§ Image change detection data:
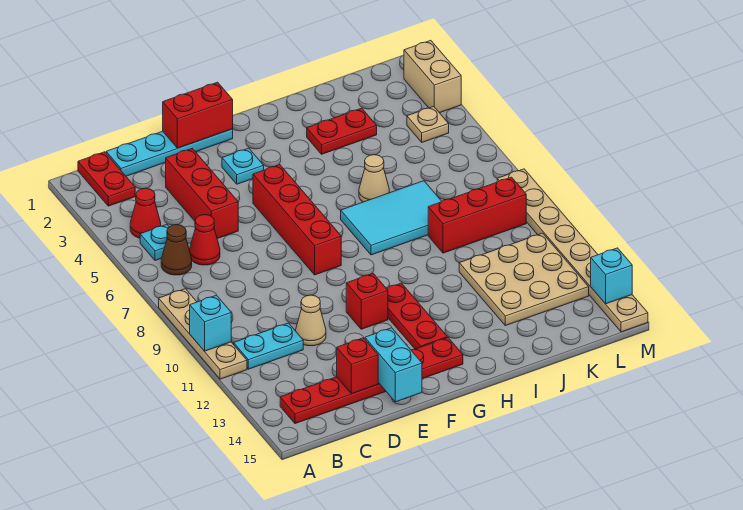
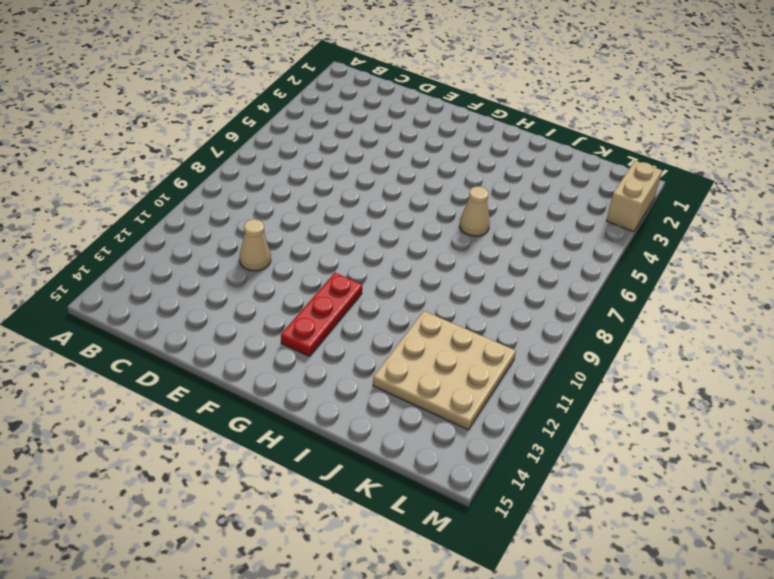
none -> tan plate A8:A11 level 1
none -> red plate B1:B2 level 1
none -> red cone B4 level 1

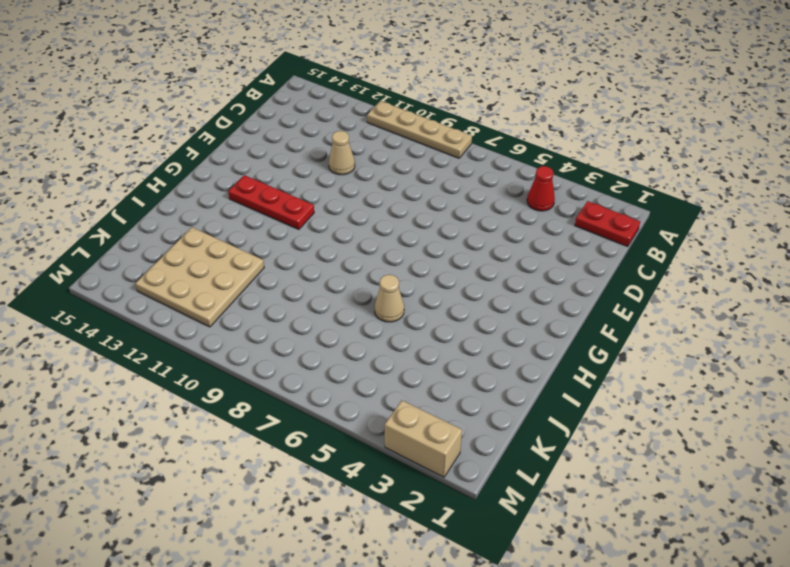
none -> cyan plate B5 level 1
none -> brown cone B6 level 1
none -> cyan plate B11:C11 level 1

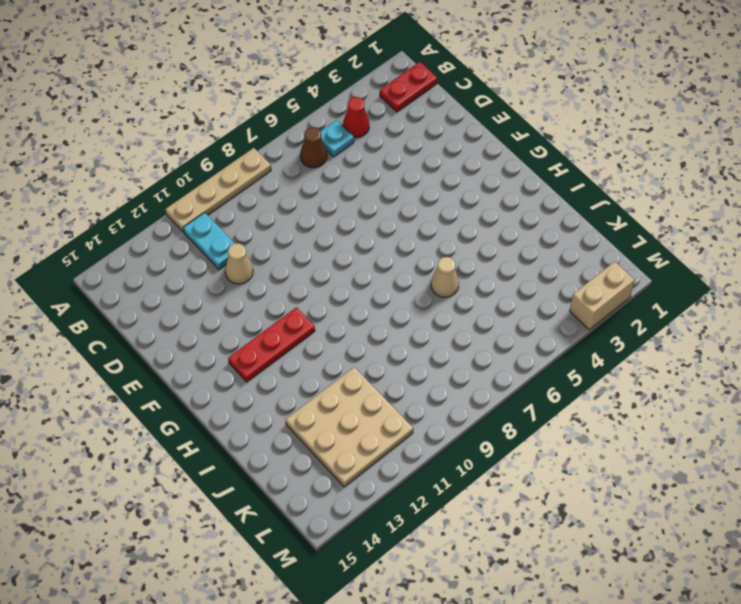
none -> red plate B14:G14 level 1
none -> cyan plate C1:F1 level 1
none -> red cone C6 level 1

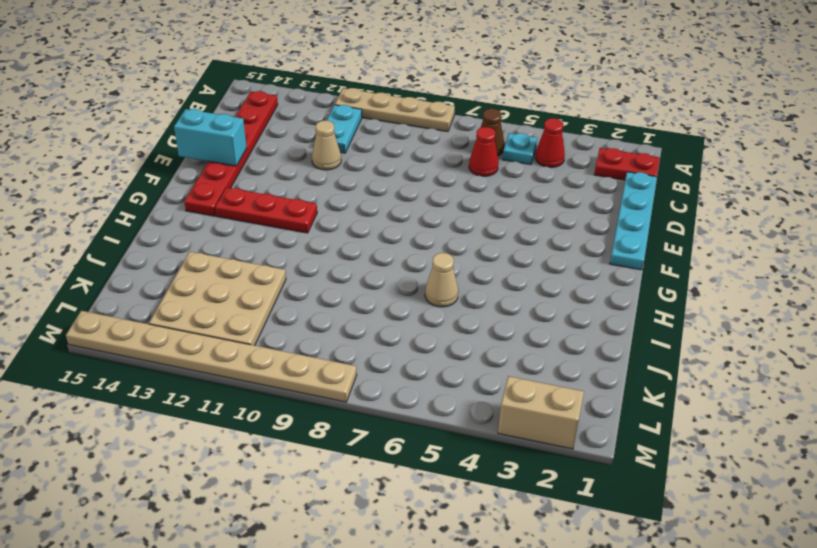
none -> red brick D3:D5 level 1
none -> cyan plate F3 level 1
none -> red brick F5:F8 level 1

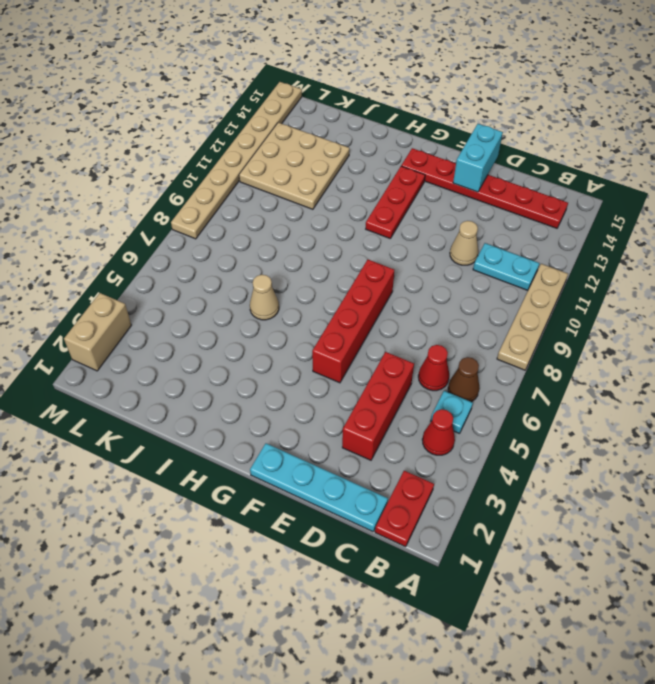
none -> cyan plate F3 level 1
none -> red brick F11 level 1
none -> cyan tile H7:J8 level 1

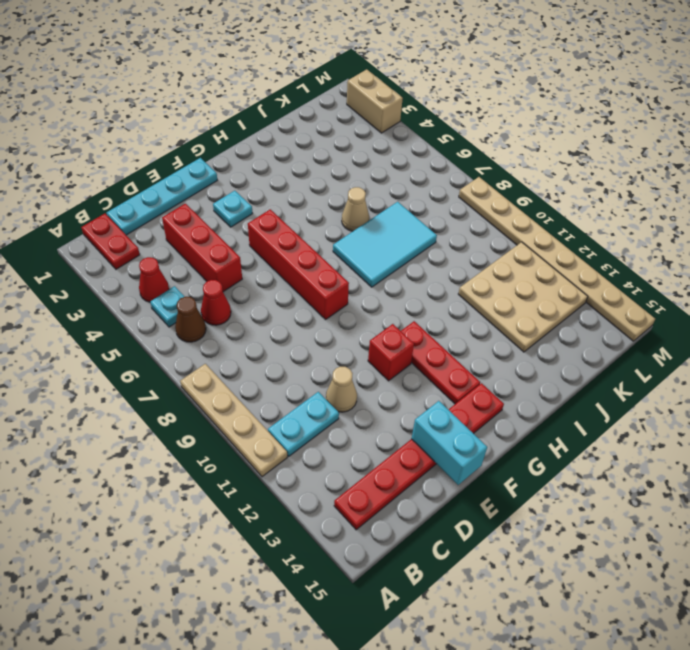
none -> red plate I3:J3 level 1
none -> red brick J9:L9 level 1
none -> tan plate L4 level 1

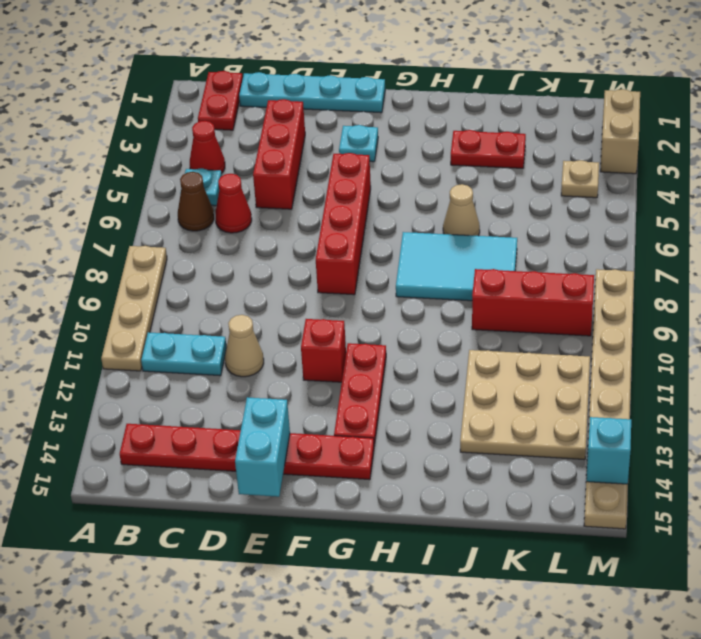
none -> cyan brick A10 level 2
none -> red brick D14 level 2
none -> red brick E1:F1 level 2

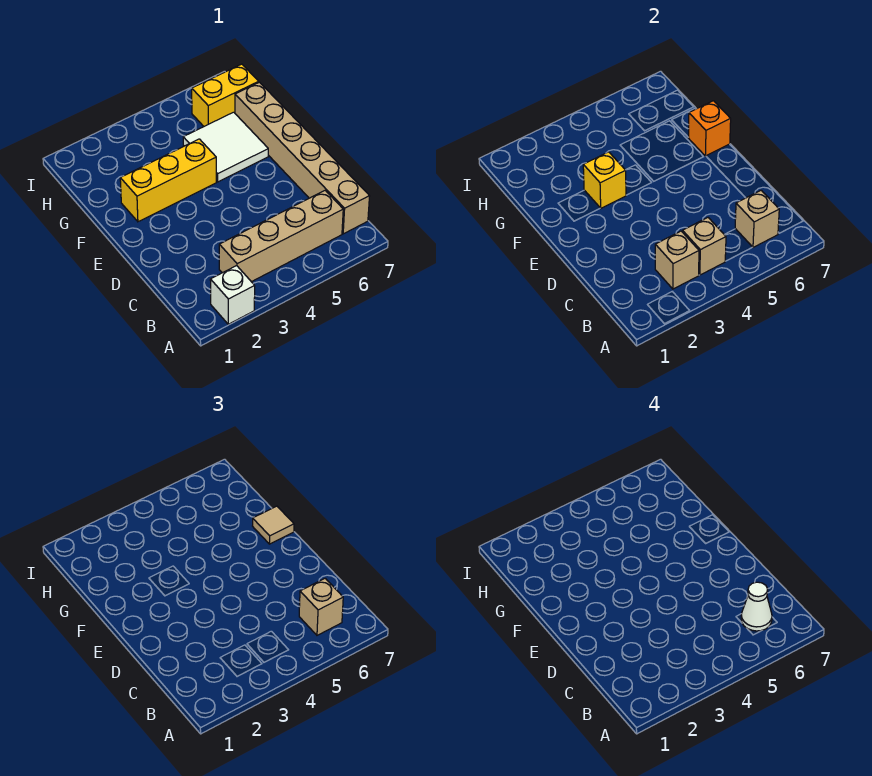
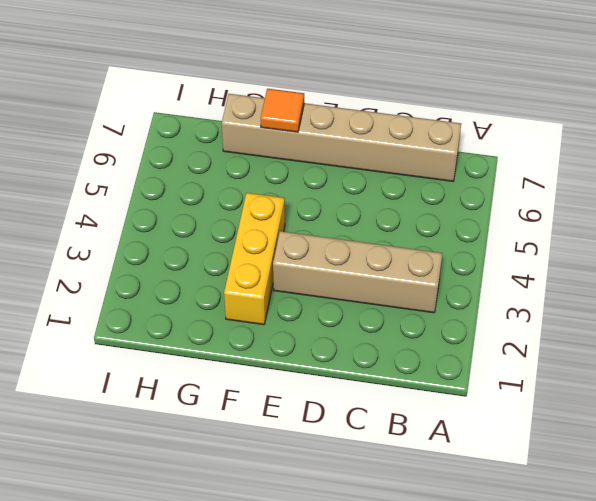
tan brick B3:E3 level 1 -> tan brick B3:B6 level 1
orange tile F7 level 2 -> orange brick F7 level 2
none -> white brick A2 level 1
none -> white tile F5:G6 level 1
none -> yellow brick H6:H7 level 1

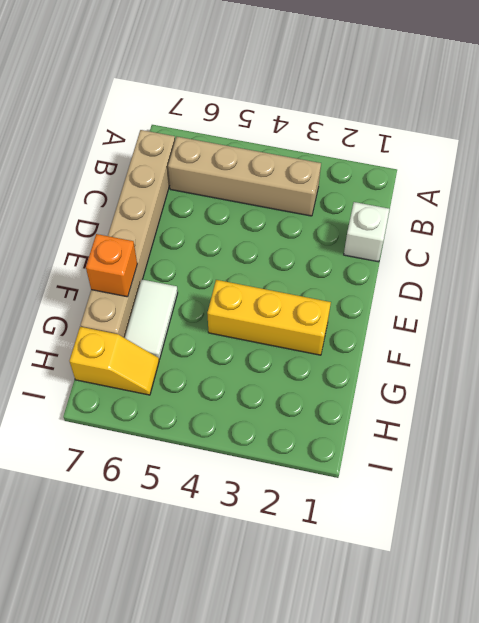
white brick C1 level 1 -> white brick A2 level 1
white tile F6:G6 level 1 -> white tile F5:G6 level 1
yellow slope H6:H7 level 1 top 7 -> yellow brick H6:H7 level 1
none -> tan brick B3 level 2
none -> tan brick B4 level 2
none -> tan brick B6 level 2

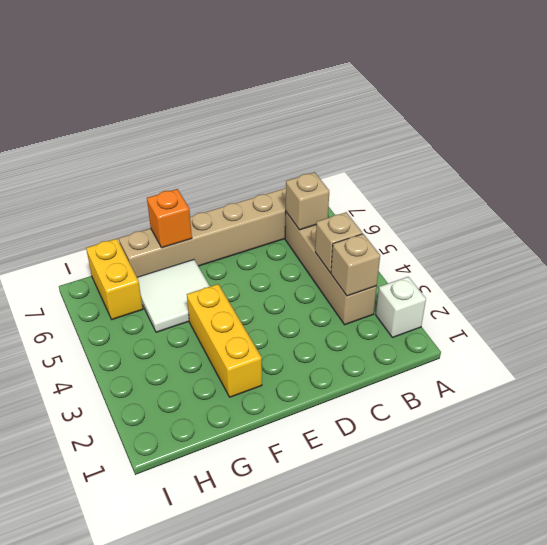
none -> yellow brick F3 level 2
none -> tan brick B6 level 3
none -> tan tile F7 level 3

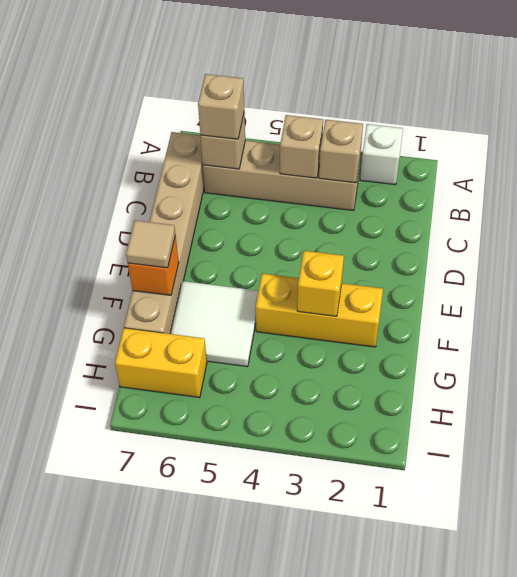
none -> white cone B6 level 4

§ Required work:
Transcribe exactly the span of lines from the line holding "tan brick B3:E3" through the last line above, both included. Pictures stay out.

§ Reply:
tan brick B3:E3 level 1 -> tan brick B3:B6 level 1
orange tile F7 level 2 -> orange brick F7 level 2
none -> white brick A2 level 1
none -> white tile F5:G6 level 1
none -> yellow brick H6:H7 level 1

white brick C1 level 1 -> white brick A2 level 1
white tile F6:G6 level 1 -> white tile F5:G6 level 1
yellow slope H6:H7 level 1 top 7 -> yellow brick H6:H7 level 1
none -> tan brick B3 level 2
none -> tan brick B4 level 2
none -> tan brick B6 level 2

none -> yellow brick F3 level 2
none -> tan brick B6 level 3
none -> tan tile F7 level 3

none -> white cone B6 level 4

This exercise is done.